# Task to carry out:
Only the lines below between the ones containing "plant: (270, 217)" and "window: (398, 579) -> (527, 87), moved", inclusive, are to be reproduced, each exactly as it stands.

# Data:
- - -

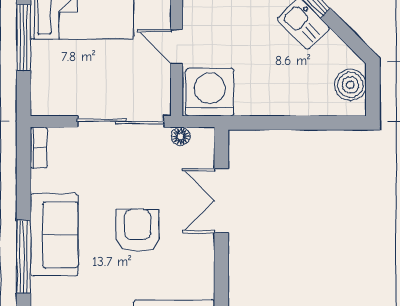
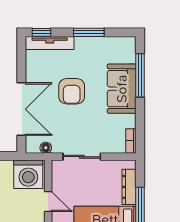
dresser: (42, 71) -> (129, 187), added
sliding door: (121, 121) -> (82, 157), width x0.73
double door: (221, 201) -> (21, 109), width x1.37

- - -

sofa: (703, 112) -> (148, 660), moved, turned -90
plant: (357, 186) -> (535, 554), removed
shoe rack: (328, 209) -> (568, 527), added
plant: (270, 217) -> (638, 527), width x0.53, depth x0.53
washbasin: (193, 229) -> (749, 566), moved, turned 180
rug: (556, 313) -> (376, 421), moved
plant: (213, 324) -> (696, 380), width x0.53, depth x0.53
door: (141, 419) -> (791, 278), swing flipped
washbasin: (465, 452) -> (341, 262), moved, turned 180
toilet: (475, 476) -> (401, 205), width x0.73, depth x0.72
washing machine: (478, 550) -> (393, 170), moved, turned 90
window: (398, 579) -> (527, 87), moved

- - -

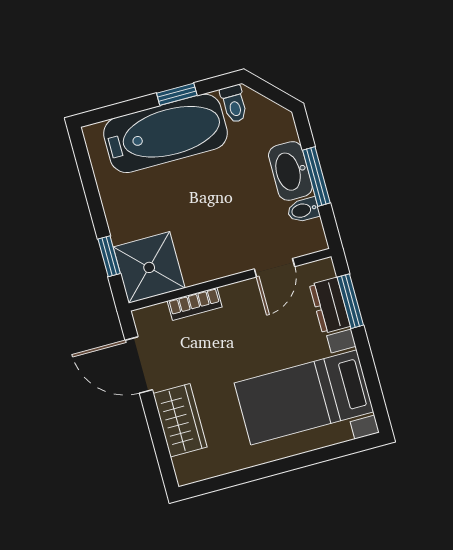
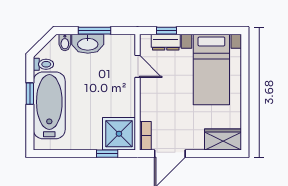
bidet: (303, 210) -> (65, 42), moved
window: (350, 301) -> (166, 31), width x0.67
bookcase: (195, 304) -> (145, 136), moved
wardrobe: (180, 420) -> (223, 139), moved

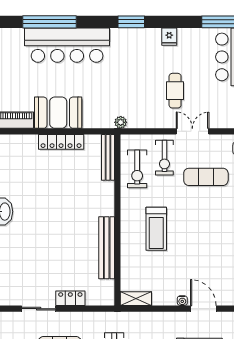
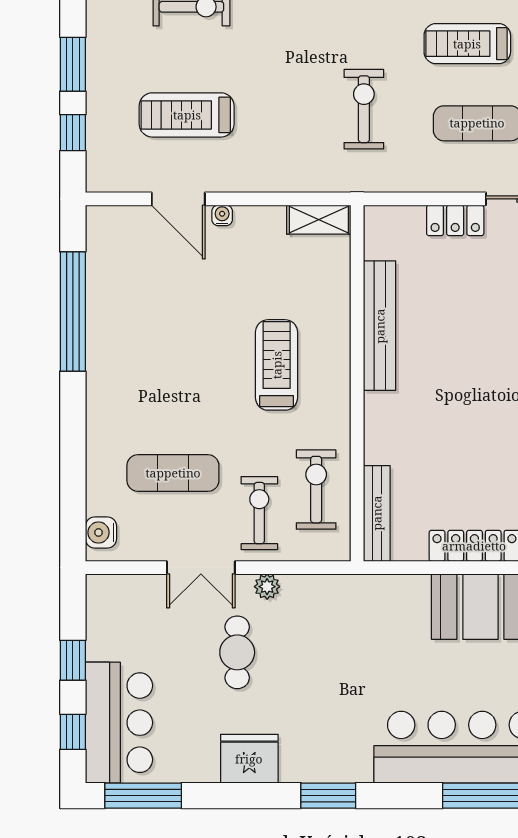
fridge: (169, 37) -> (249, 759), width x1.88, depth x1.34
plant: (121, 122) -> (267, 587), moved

- - -

# Solution:
plant: (270, 217) -> (638, 527), width x0.53, depth x0.53
washbasin: (193, 229) -> (749, 566), moved, turned 180
rug: (556, 313) -> (376, 421), moved
plant: (213, 324) -> (696, 380), width x0.53, depth x0.53
door: (141, 419) -> (791, 278), swing flipped
washbasin: (465, 452) -> (341, 262), moved, turned 180
toilet: (475, 476) -> (401, 205), width x0.73, depth x0.72
washing machine: (478, 550) -> (393, 170), moved, turned 90
window: (398, 579) -> (527, 87), moved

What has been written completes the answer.